- Activity -
Reproduce the records below exactly, but only between the lines holding "red brush [283,255,322,374]" and "brown hammer [367,164,423,205]", inclusive.

- The input -
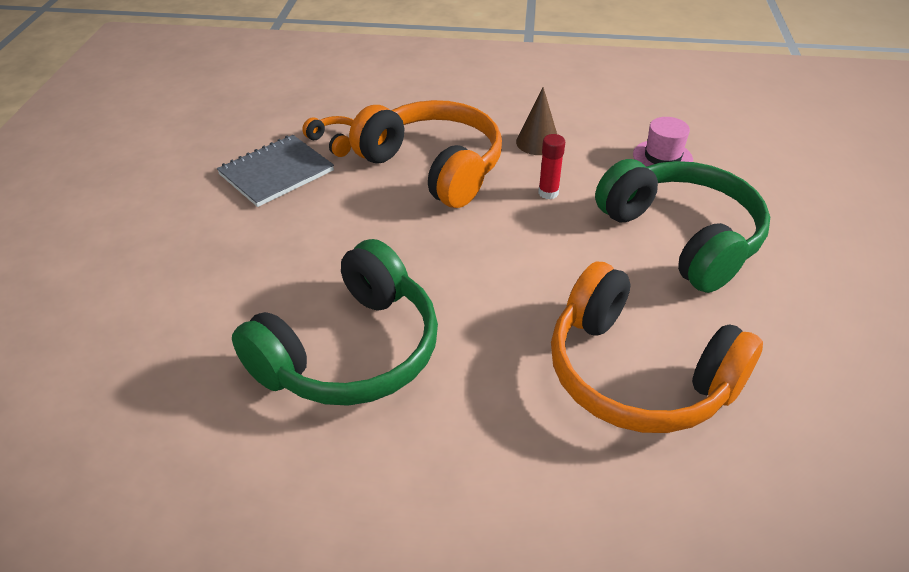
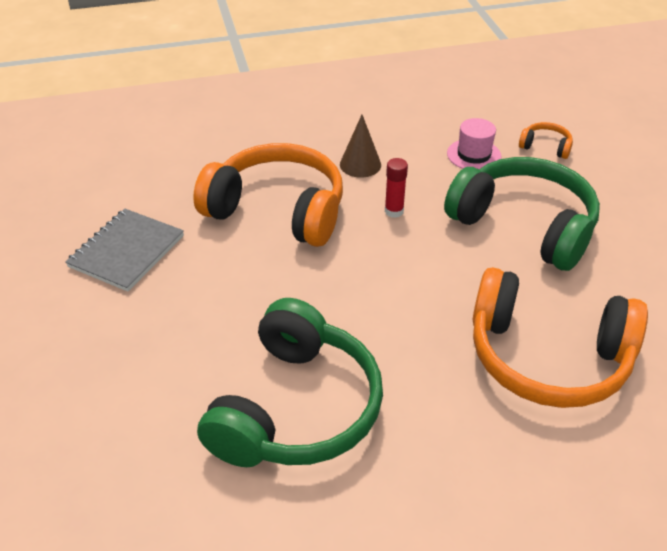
camera: 20 degrees left, 0 degrees up
orange headphones [302,116,353,157] -> orange headphones moved to [519,122,573,159]

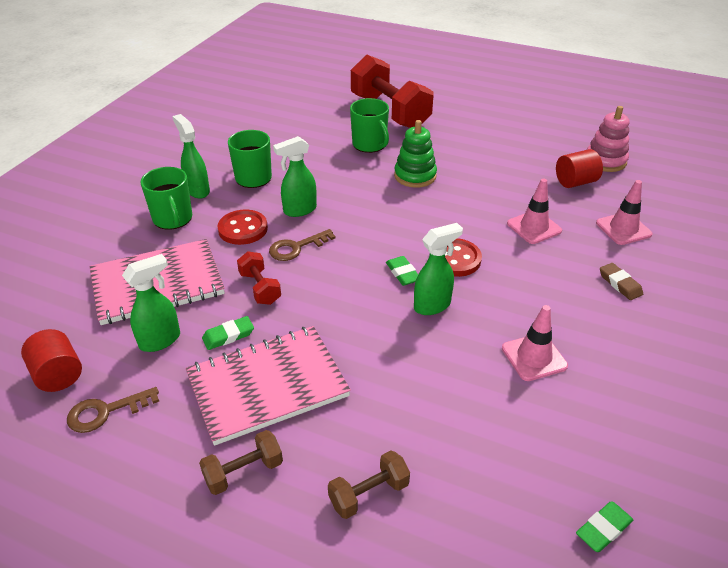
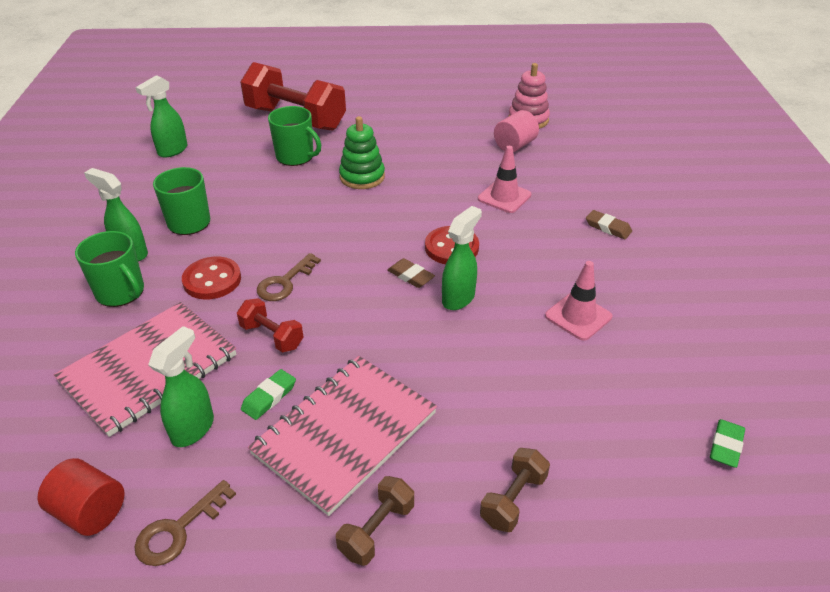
camera: 25 degrees left, 0 degrees up
green spray bottle [273,136,317,217] -> green spray bottle moved to [136,75,188,158]
green eraser [386,256,418,286] -> brown eraser [387,258,435,288]
red cylinder [556,149,603,188] -> pink cylinder [494,110,539,152]
pink traffic cone [596,180,652,245] -> none

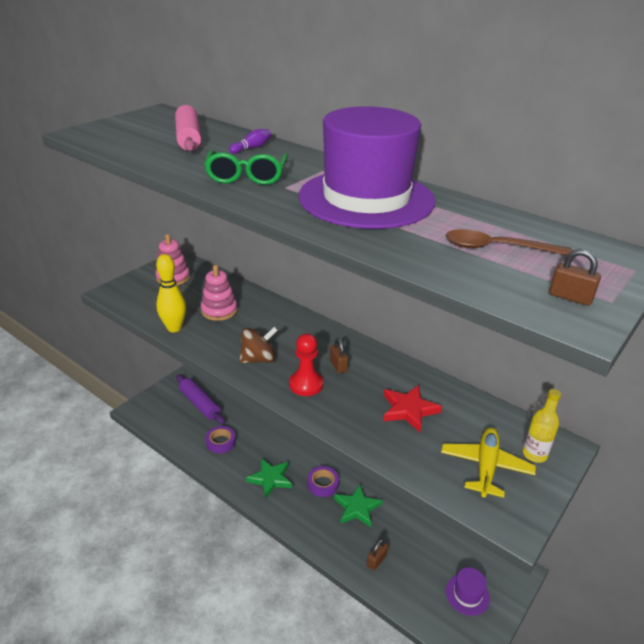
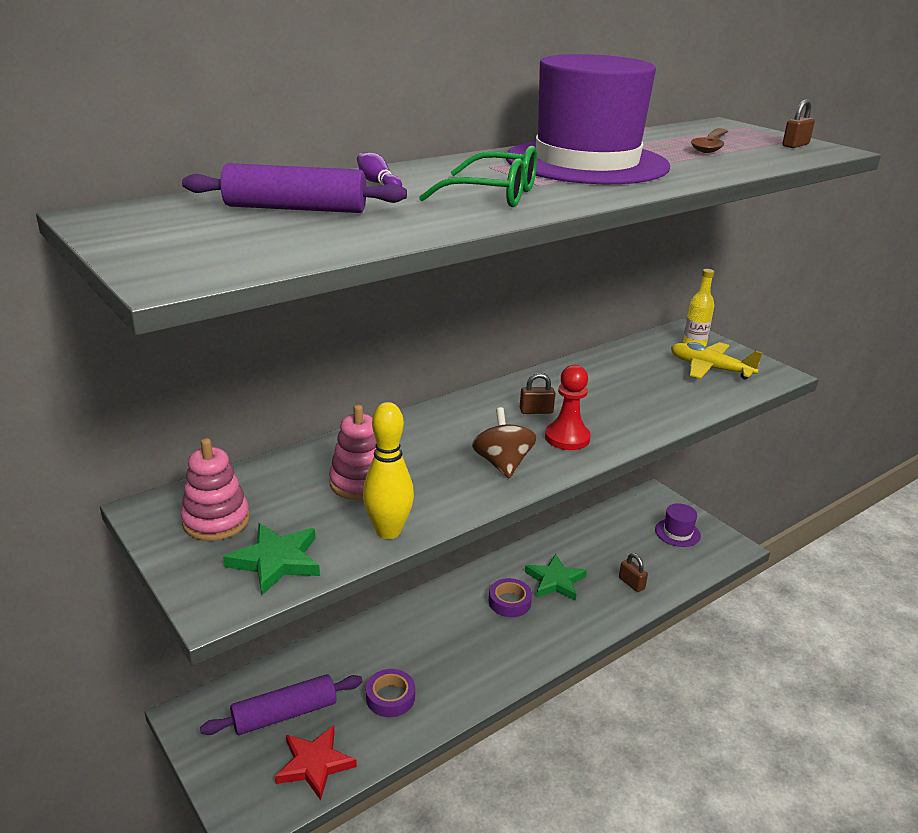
camera: 75 degrees left, 5 degrees down
pink rolling pin [175,105,201,151] -> purple rolling pin [182,163,407,213]
green star [246,458,292,499] -> green star moved to [223,523,320,595]
red star [383,385,442,432] -> red star moved to [275,726,357,800]

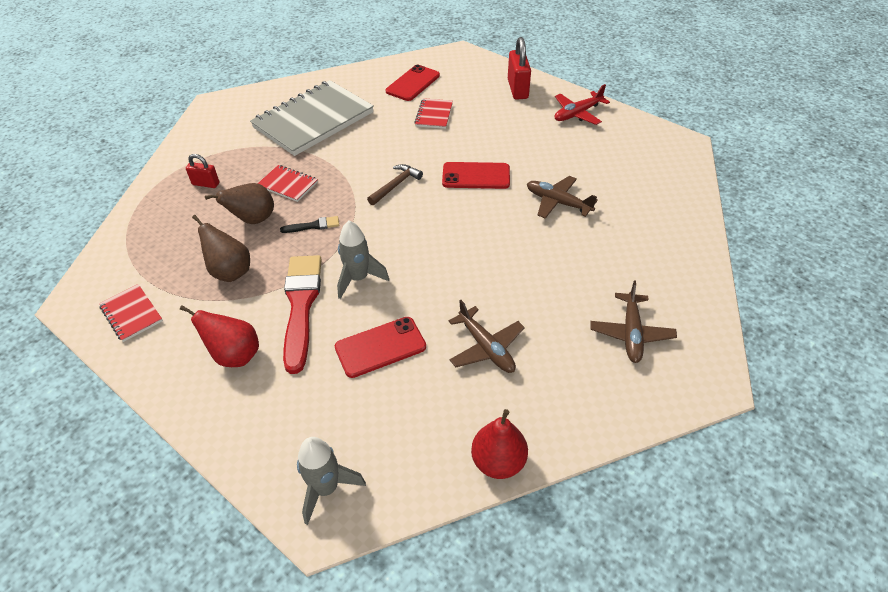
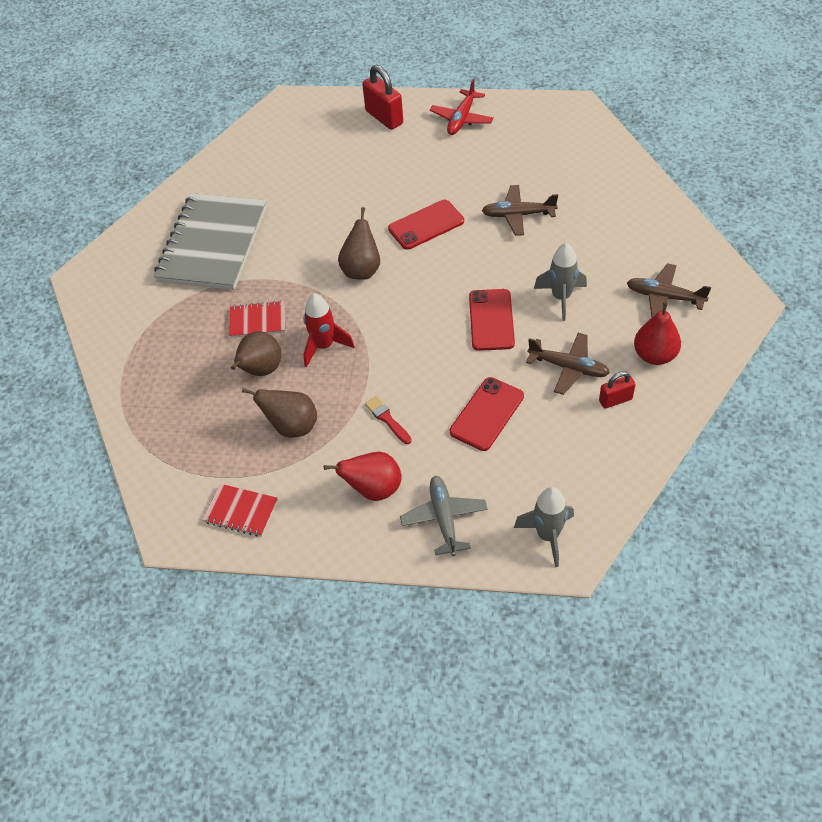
camera: 30 degrees left, 5 degrees up
red padlock [186,154,219,188] -> red padlock moved to [599,371,636,409]
black brush [280,216,339,233] -> red rocket [303,293,355,367]
red brush [283,255,322,374] -> red brush [365,396,412,444], size x0.45
grey rocket [337,221,389,299] -> grey rocket moved to [534,243,587,321]
brown hammer [367,164,423,205] -> brown pear [338,207,380,280]
red phone [386,65,440,101] -> red phone moved to [469,289,515,351]
red notebook [414,98,453,129] -> none
red pear [471,409,528,479] -> red pear moved to [634,302,681,365]
brown plane [590,281,677,363] -> brown plane turned 135 degrees clockwise [627,263,711,317]
none -> grey plane [400,476,488,556]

- Answer section -
red brush [283,255,322,374] -> red brush [365,396,412,444], size x0.45
grey rocket [337,221,389,299] -> grey rocket moved to [534,243,587,321]
brown hammer [367,164,423,205] -> brown pear [338,207,380,280]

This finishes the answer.